Extracted data -
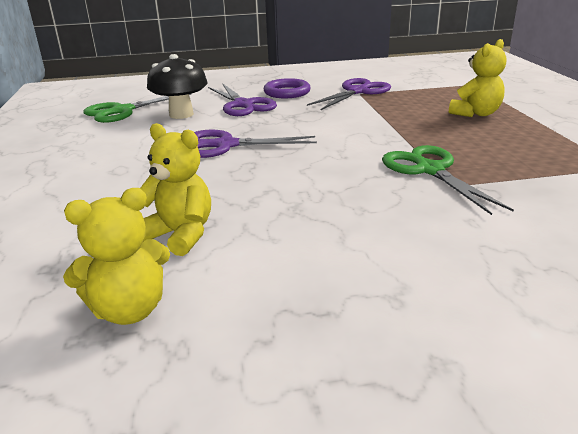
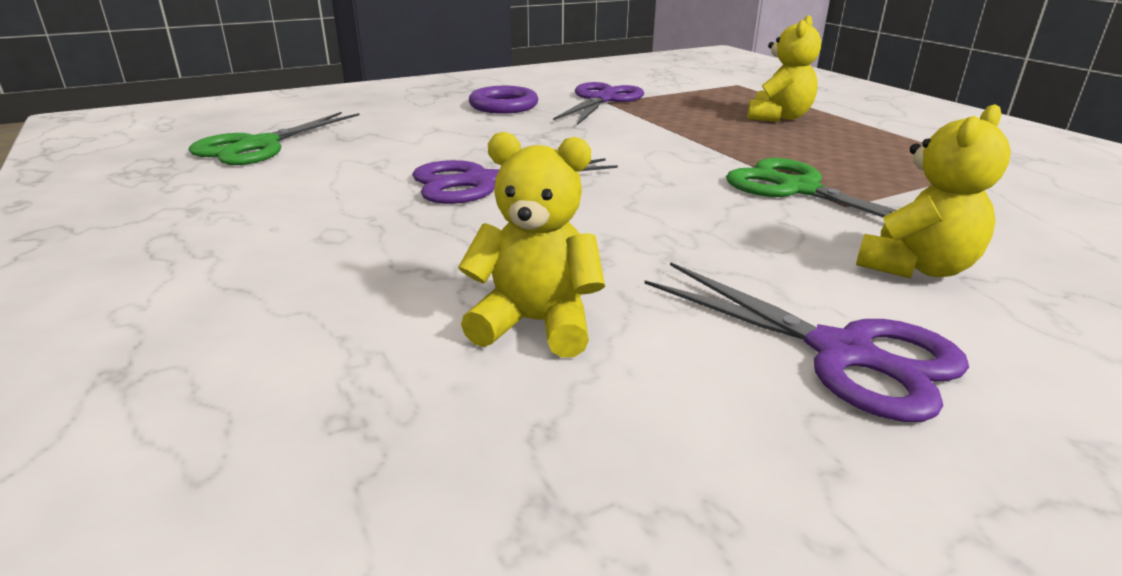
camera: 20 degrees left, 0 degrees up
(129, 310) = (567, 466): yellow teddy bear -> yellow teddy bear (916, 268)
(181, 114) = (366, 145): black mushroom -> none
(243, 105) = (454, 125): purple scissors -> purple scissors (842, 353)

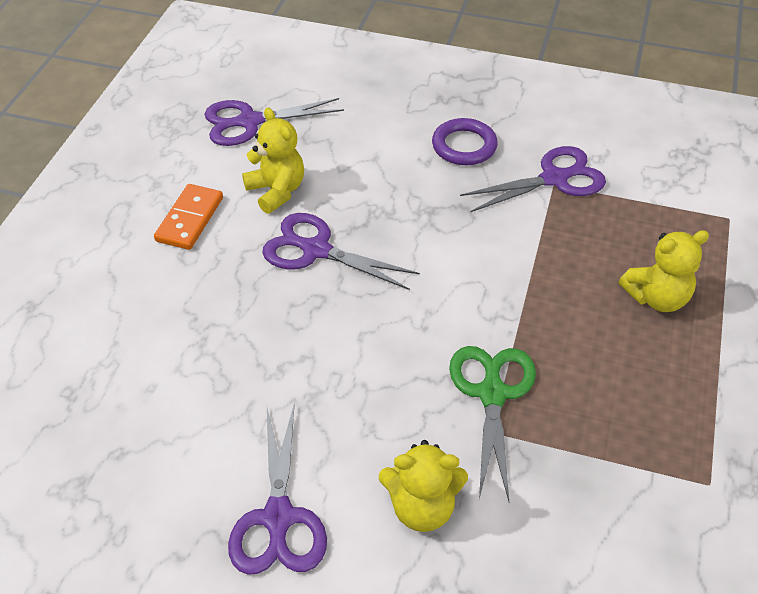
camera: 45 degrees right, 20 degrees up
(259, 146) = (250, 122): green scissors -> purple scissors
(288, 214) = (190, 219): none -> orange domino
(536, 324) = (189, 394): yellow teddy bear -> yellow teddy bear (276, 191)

* * *

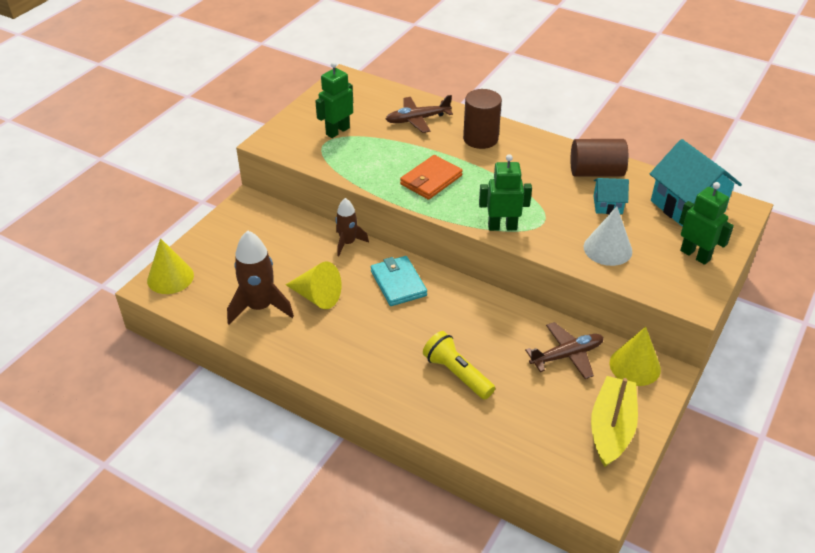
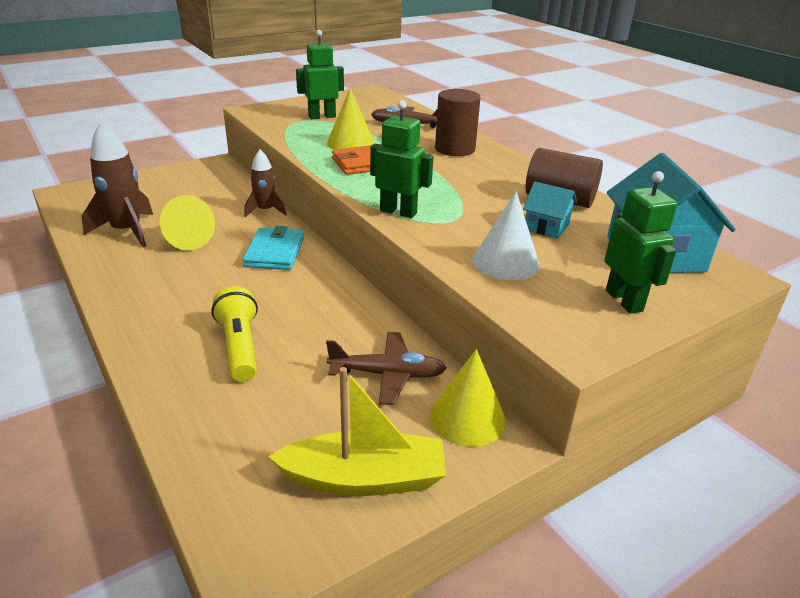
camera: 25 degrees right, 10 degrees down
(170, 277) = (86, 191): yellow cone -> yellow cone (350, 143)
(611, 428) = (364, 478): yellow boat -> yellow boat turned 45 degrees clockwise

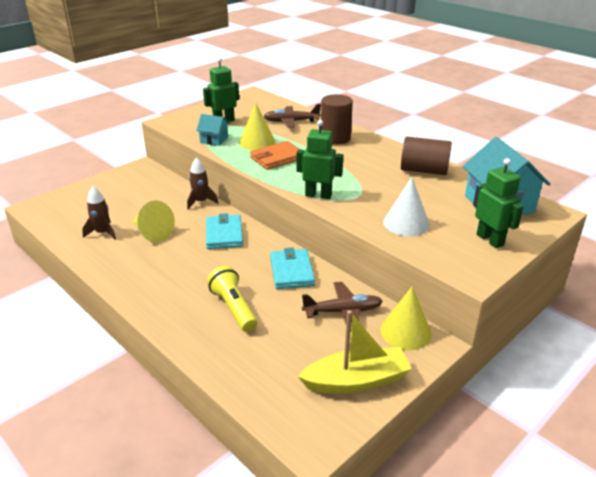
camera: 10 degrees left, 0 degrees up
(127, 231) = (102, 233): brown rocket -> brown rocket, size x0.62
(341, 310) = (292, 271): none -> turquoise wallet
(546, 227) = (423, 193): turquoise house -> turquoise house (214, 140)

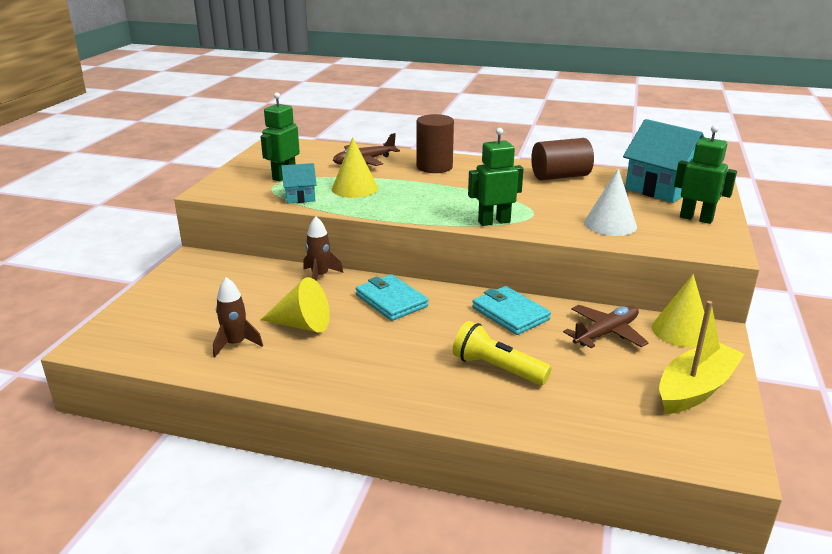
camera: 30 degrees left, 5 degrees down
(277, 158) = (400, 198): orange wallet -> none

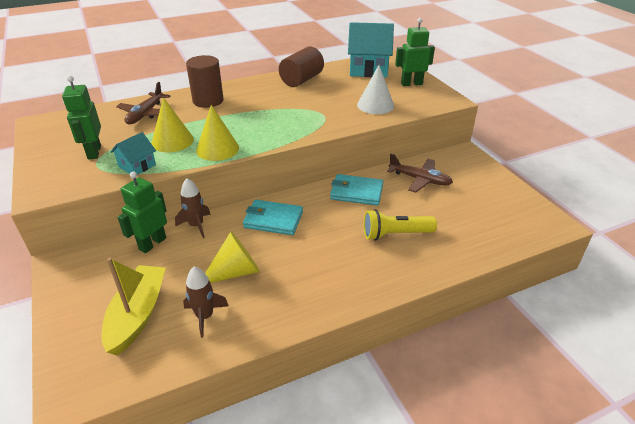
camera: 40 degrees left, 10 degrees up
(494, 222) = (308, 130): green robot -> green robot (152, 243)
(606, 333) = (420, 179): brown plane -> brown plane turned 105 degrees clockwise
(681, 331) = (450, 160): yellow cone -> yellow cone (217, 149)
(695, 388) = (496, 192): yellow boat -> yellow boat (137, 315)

Exercise instructions - Copy exactly the stretch of data above from the line with "(494, 222) = (308, 130): green" through the line with "(695, 388) = (496, 192): yellow", and omit all other lines.

Solved exercise -
(494, 222) = (308, 130): green robot -> green robot (152, 243)
(606, 333) = (420, 179): brown plane -> brown plane turned 105 degrees clockwise
(681, 331) = (450, 160): yellow cone -> yellow cone (217, 149)
(695, 388) = (496, 192): yellow boat -> yellow boat (137, 315)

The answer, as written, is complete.